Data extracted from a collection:

────────────────

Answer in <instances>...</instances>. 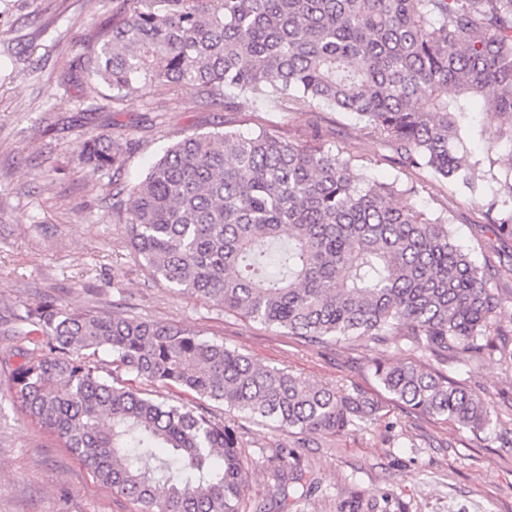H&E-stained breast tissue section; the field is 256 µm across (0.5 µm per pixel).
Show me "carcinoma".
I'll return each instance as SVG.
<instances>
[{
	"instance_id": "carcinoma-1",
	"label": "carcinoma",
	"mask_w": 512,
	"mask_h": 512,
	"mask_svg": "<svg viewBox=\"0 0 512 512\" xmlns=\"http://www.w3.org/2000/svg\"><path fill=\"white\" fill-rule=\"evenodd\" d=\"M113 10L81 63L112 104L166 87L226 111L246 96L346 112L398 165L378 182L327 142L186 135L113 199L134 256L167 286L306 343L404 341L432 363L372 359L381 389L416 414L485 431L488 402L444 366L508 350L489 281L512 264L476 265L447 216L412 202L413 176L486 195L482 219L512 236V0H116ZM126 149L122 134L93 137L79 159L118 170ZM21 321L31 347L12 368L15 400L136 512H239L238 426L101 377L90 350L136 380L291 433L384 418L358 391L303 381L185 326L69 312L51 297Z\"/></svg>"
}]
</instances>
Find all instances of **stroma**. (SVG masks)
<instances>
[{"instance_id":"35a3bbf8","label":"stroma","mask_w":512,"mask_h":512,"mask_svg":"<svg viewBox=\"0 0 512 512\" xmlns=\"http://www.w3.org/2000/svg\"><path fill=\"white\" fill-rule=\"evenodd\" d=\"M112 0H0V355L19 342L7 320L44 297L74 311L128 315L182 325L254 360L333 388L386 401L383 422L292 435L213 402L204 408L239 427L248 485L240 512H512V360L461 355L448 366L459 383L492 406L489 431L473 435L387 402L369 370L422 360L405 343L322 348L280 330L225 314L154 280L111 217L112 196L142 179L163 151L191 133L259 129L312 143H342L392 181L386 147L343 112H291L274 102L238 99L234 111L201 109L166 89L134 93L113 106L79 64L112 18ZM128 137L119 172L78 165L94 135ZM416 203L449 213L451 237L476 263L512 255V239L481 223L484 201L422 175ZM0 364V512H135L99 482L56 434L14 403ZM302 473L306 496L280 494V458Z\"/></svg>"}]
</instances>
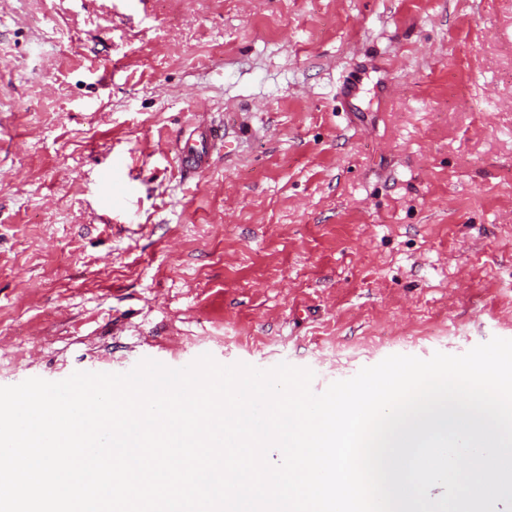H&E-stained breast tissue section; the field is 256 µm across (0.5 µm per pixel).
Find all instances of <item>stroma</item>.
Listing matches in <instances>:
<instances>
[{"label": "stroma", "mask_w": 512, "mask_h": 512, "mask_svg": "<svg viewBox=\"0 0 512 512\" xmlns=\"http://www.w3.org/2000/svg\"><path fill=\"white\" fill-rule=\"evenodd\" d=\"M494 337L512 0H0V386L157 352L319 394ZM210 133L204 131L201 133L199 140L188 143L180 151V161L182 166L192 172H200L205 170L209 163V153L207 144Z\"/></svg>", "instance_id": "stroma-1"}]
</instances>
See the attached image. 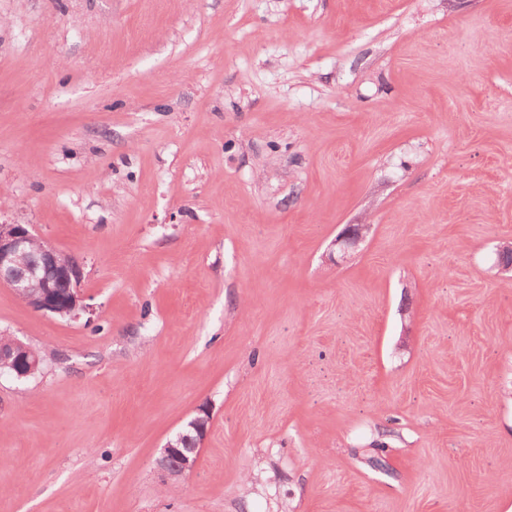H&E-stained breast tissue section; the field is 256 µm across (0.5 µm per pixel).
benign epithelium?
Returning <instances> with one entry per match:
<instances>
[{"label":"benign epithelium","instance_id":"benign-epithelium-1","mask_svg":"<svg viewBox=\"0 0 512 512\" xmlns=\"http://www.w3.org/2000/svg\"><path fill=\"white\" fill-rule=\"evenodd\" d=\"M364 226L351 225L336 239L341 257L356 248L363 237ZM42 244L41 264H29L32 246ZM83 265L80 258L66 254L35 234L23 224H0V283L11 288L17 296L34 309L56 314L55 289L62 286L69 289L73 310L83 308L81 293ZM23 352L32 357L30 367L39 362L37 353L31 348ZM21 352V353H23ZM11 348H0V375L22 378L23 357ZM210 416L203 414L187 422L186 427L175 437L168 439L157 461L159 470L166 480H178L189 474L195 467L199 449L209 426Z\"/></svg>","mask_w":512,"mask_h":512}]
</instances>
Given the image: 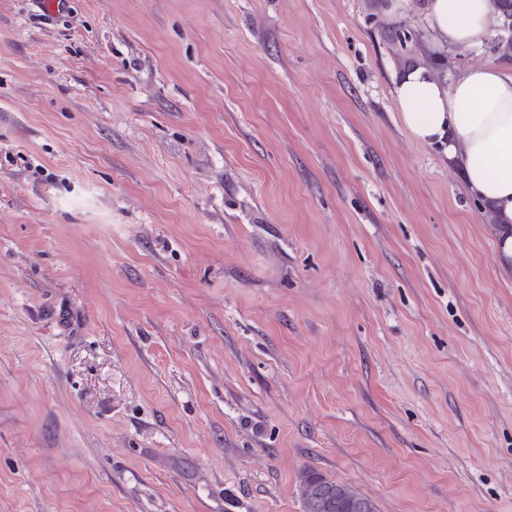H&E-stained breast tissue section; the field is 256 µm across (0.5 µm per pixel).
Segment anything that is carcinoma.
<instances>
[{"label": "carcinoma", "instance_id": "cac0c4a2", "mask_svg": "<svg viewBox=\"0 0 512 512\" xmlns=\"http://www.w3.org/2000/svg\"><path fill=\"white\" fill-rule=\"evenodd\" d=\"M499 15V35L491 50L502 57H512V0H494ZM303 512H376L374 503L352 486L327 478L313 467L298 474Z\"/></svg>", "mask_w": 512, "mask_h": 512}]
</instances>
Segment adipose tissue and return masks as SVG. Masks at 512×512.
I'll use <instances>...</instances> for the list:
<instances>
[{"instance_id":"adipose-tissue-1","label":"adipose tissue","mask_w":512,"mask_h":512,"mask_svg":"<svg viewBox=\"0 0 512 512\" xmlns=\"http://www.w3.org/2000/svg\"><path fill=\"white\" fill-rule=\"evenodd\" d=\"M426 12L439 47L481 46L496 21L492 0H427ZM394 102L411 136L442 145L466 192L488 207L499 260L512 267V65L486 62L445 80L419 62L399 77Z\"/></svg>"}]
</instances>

────────────────

### WHAT IS NEEDED
Quote, without alteration, the final stretch of the entries: the line with "Segment anything that is carcinoma." onward to the last line.

### THE RESPONSE
Segment anything that is carcinoma.
<instances>
[{"label": "carcinoma", "instance_id": "cac0c4a2", "mask_svg": "<svg viewBox=\"0 0 512 512\" xmlns=\"http://www.w3.org/2000/svg\"><path fill=\"white\" fill-rule=\"evenodd\" d=\"M499 15V35L491 50L502 57H512V0H494ZM303 512H376L374 503L352 486L327 478L313 467L298 474Z\"/></svg>", "mask_w": 512, "mask_h": 512}]
</instances>
Segment adipose tissue and return masks as SVG. Masks at 512×512.
I'll use <instances>...</instances> for the list:
<instances>
[{"instance_id":"adipose-tissue-1","label":"adipose tissue","mask_w":512,"mask_h":512,"mask_svg":"<svg viewBox=\"0 0 512 512\" xmlns=\"http://www.w3.org/2000/svg\"><path fill=\"white\" fill-rule=\"evenodd\" d=\"M426 12L439 47L481 46L496 21L492 0H427ZM394 102L411 136L442 145L466 192L488 207L499 260L512 267V65L486 62L445 80L419 62L399 77Z\"/></svg>"}]
</instances>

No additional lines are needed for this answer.